> What is needed: Determine the number of lines in these entries that hold the word "none". Give the number and nothing more.

** Opening Records for this task block **

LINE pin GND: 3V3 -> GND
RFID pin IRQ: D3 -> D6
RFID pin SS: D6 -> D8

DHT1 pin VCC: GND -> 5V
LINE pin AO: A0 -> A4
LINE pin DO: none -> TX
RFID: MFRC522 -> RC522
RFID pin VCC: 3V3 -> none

** Closing Records for this task block **
** Opening Records for this task block **

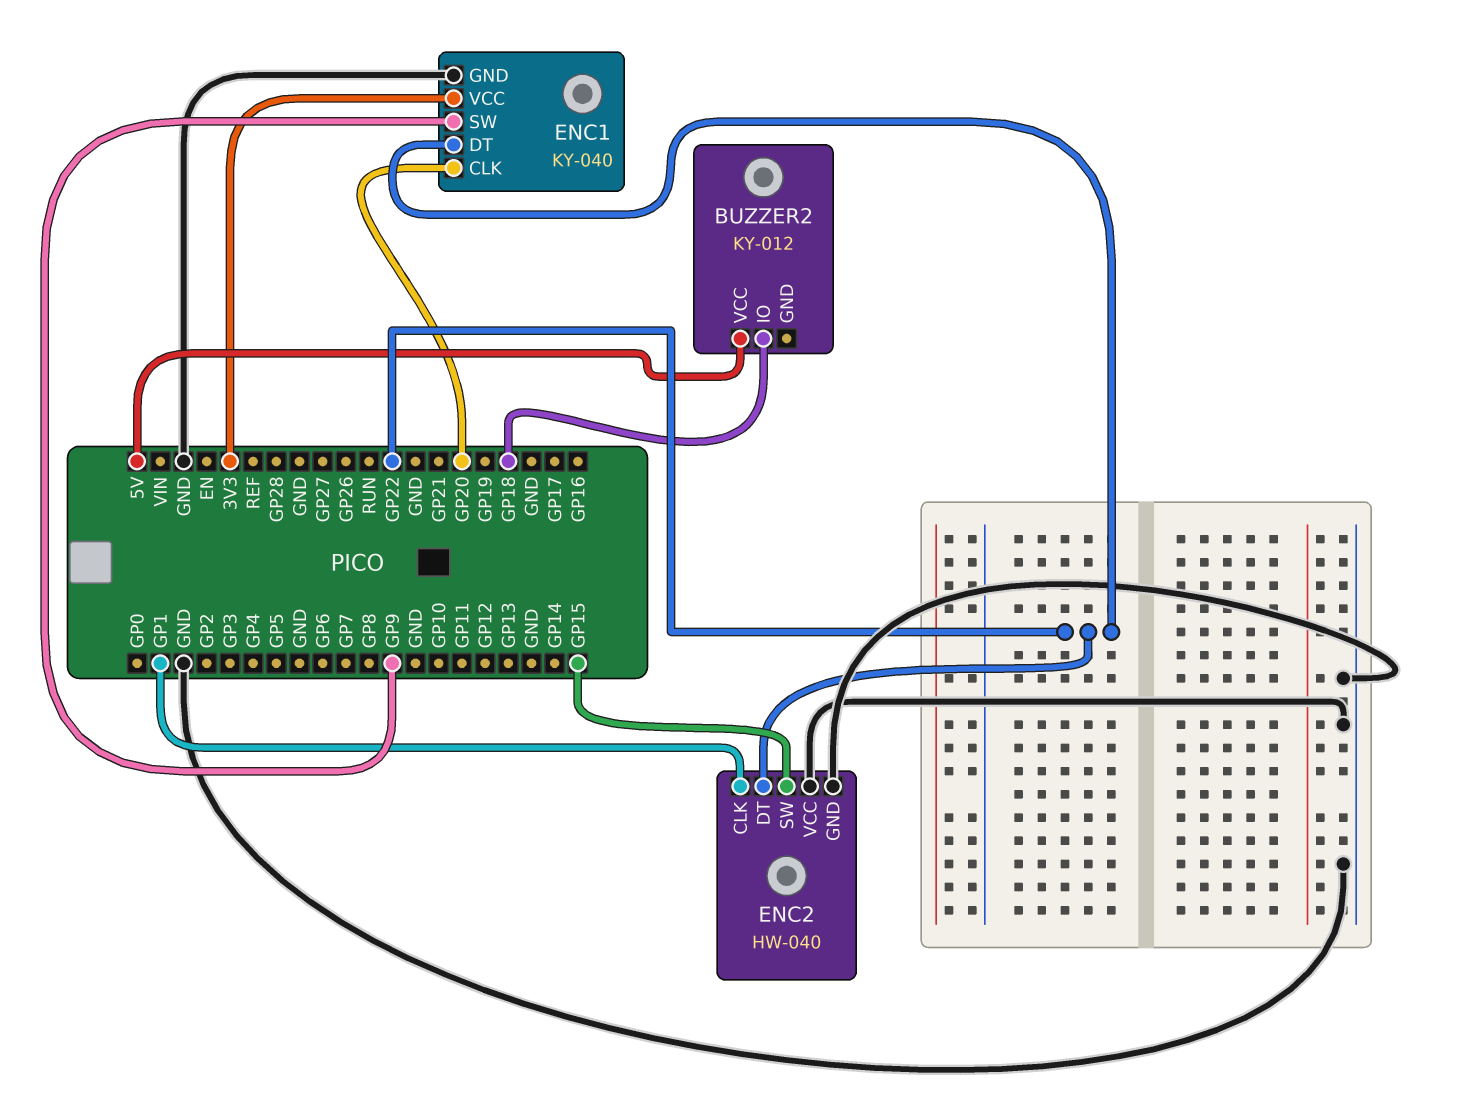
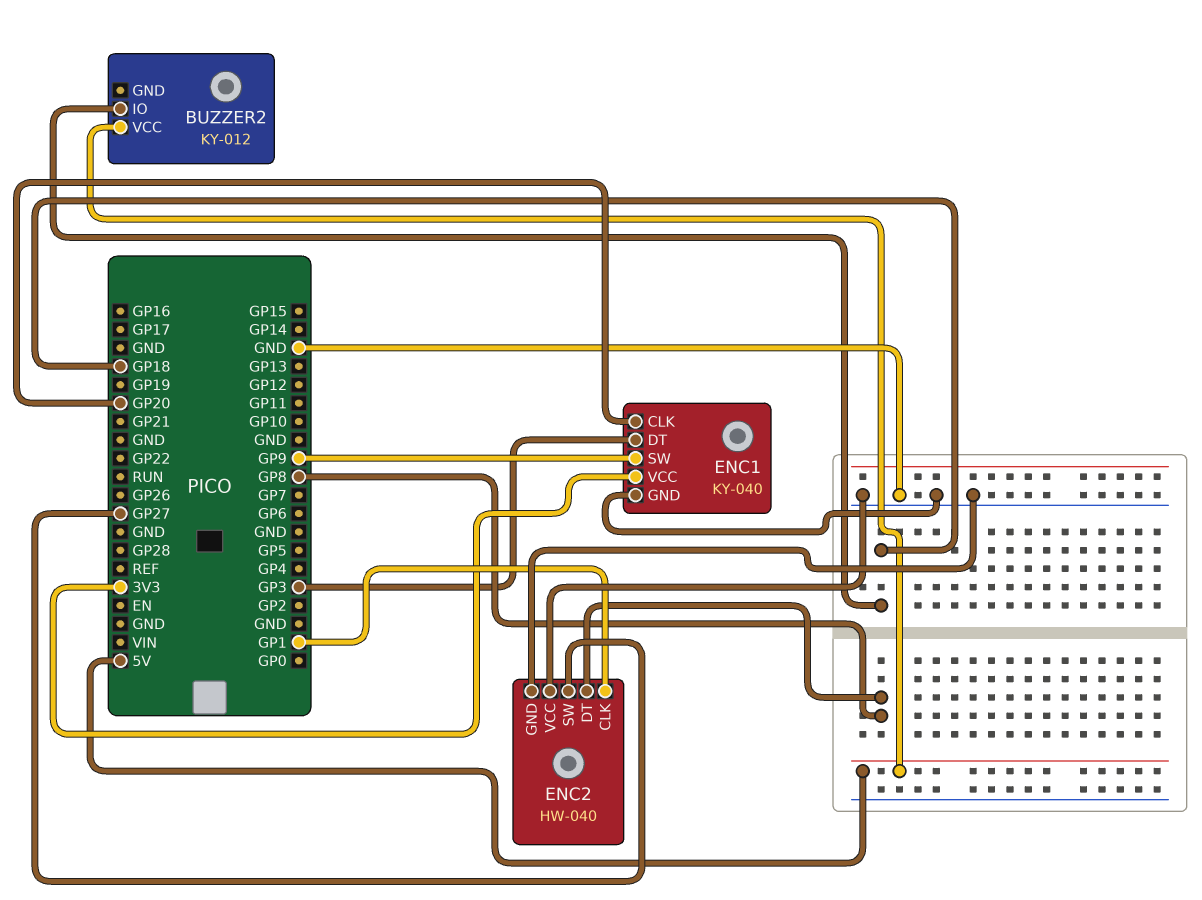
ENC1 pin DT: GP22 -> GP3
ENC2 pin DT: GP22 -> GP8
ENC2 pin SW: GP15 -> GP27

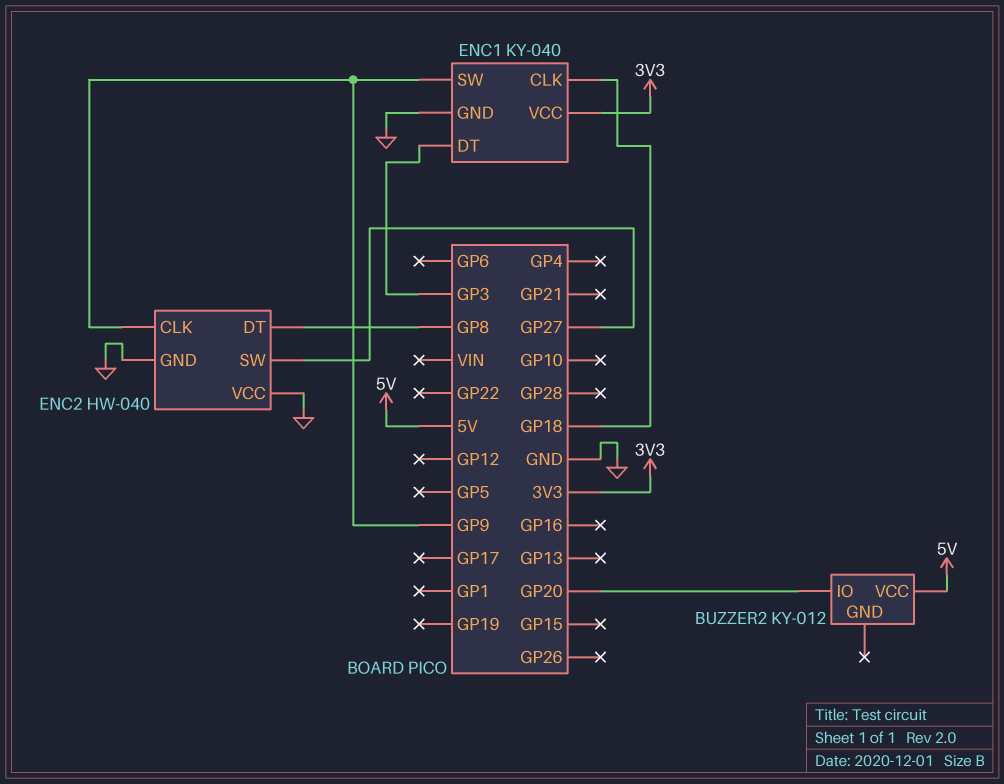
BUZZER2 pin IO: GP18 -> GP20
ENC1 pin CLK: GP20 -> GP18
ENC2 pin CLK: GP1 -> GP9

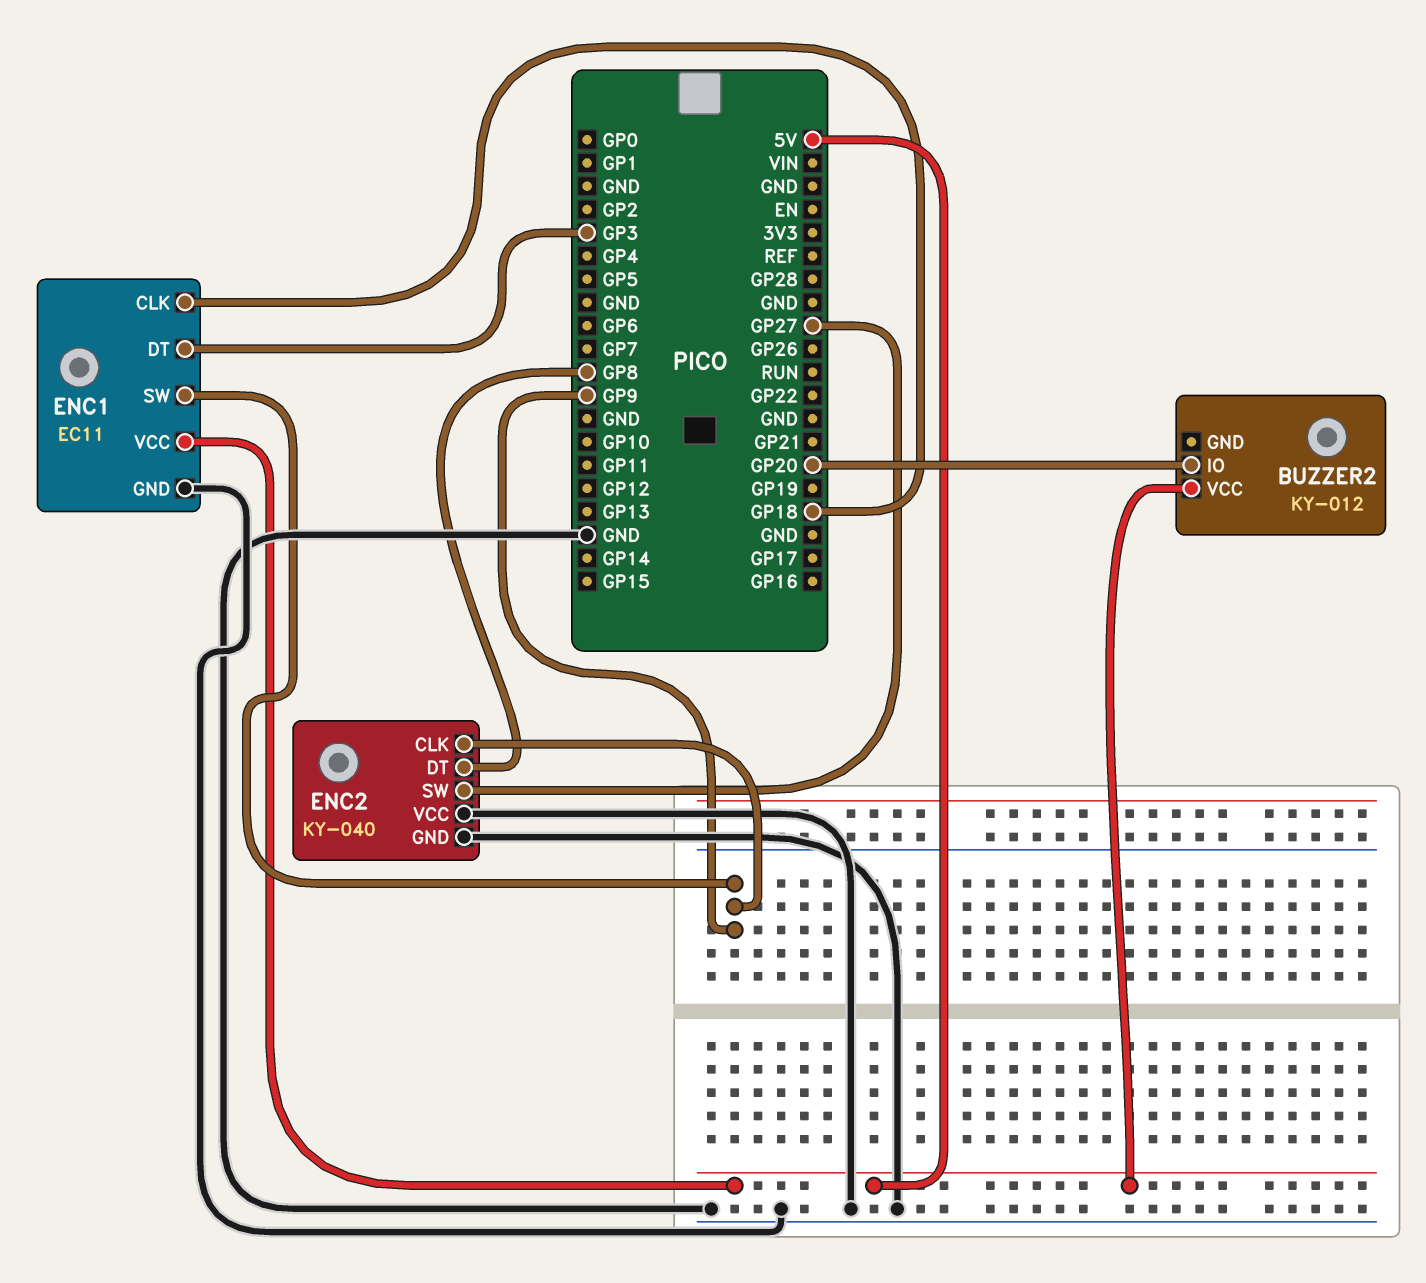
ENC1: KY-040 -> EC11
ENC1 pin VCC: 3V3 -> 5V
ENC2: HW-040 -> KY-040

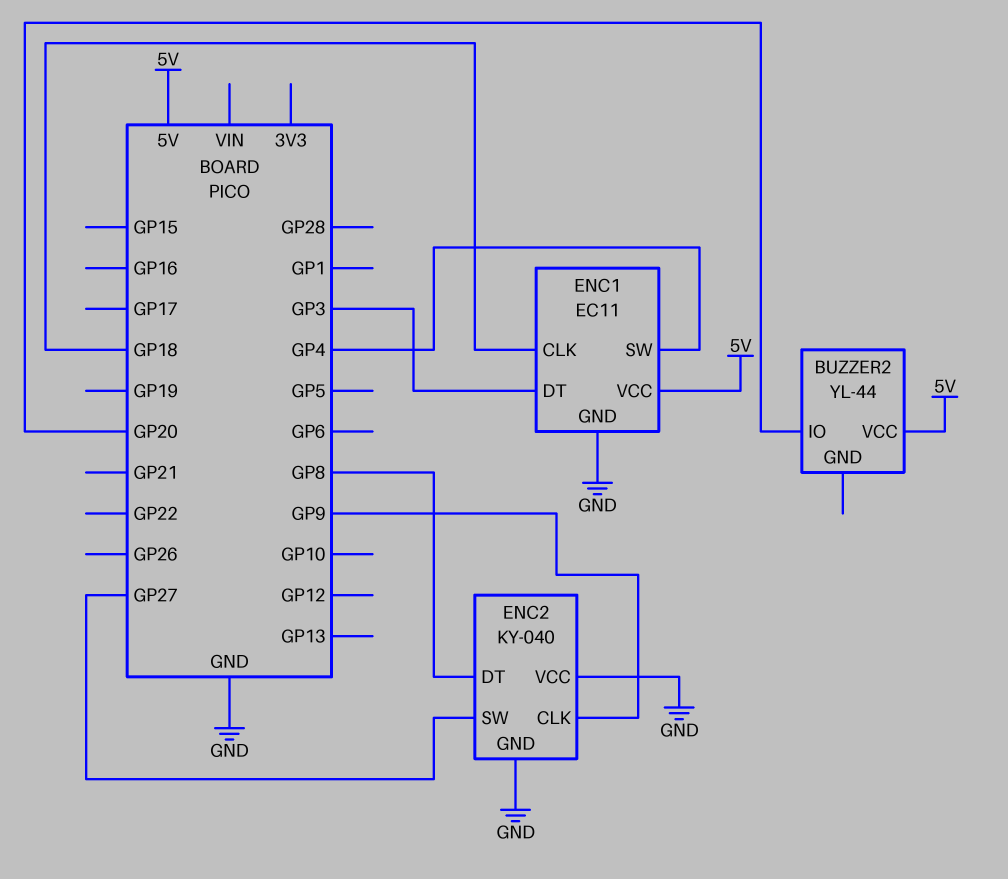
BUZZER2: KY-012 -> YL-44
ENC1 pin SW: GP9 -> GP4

** Closing Records for this task block **
** Opening Records for this task block **

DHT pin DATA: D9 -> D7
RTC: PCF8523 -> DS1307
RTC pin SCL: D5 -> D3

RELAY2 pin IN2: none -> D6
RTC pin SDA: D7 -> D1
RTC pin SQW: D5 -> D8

** Closing Records for this task block **

> Answer for this exercise: 3